_About this exercise_
Copy exactly the line containing "none -> white toothbrush [320,152,385,186]" and all the lines that follow it to the end of the records, minus the pictures.

_Listed entries_
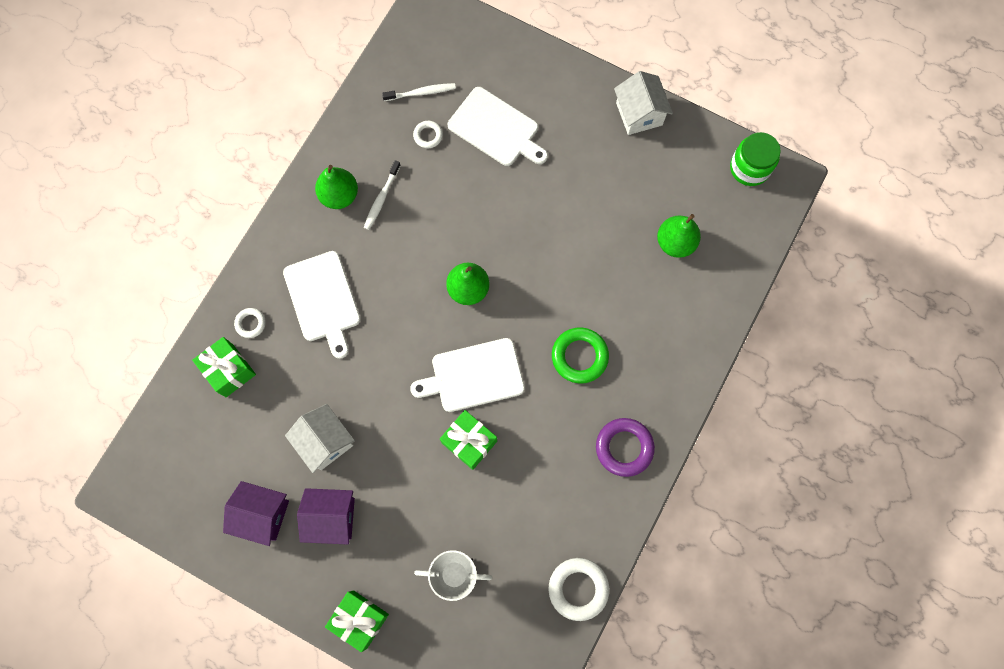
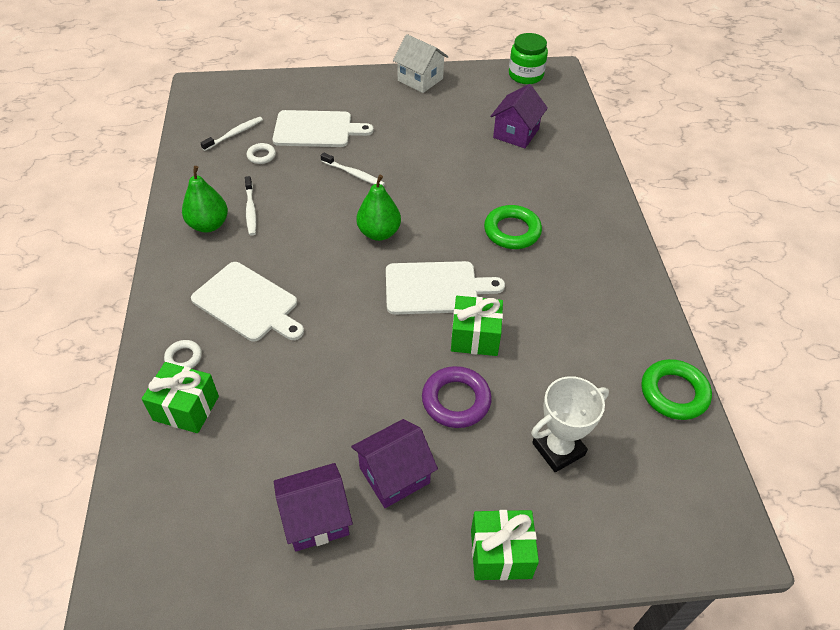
camera: 35 degrees left, 25 degrees down
white house [285,404,355,473] -> none
white cutting board [410,338,525,412] -> white cutting board turned 135 degrees counterclockwise [386,261,505,314]
white ring [548,558,609,621] -> green ring [642,359,712,420]
purple ring [596,418,655,477] -> purple ring moved to [422,366,492,428]
green pear [657,214,701,258] -> purple house [490,84,548,148]
none -> white toothbrush [320,152,385,186]

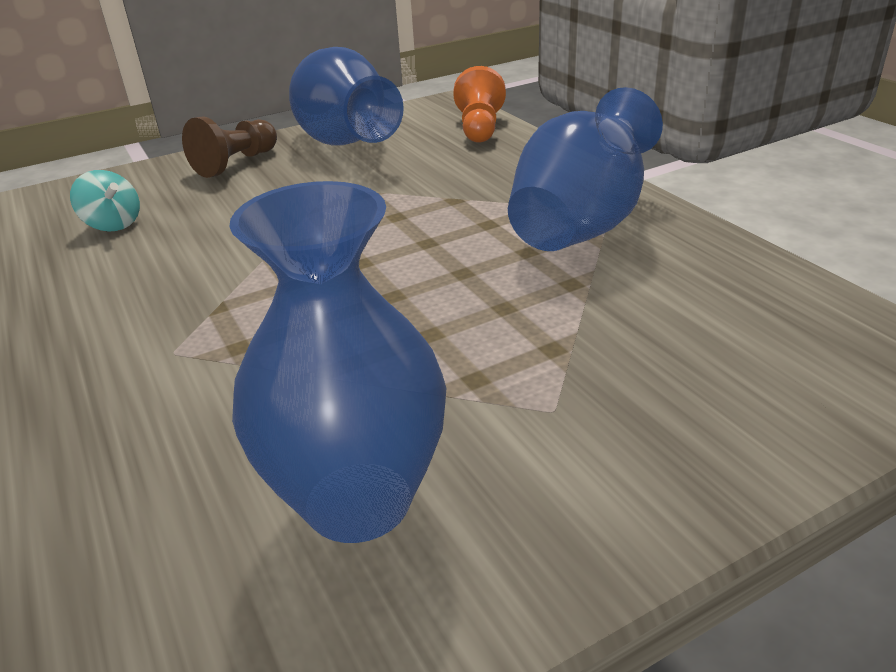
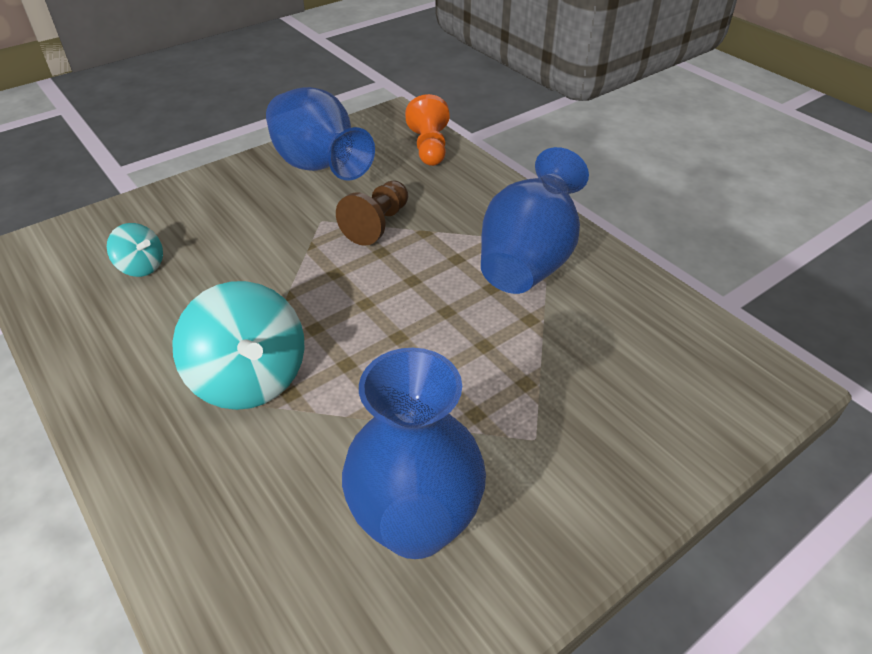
camera: 10 degrees left, 10 degrees up
brown pawn [182,116,277,178] -> brown pawn moved to [336,181,408,246]
none -> turquoise spinning top [172,281,304,410]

_Answer to this task_
none -> white toothbrush [320,152,385,186]

camera: 10 degrees left, 10 degrees up
brown pawn [182,116,277,178] -> brown pawn moved to [336,181,408,246]
none -> turquoise spinning top [172,281,304,410]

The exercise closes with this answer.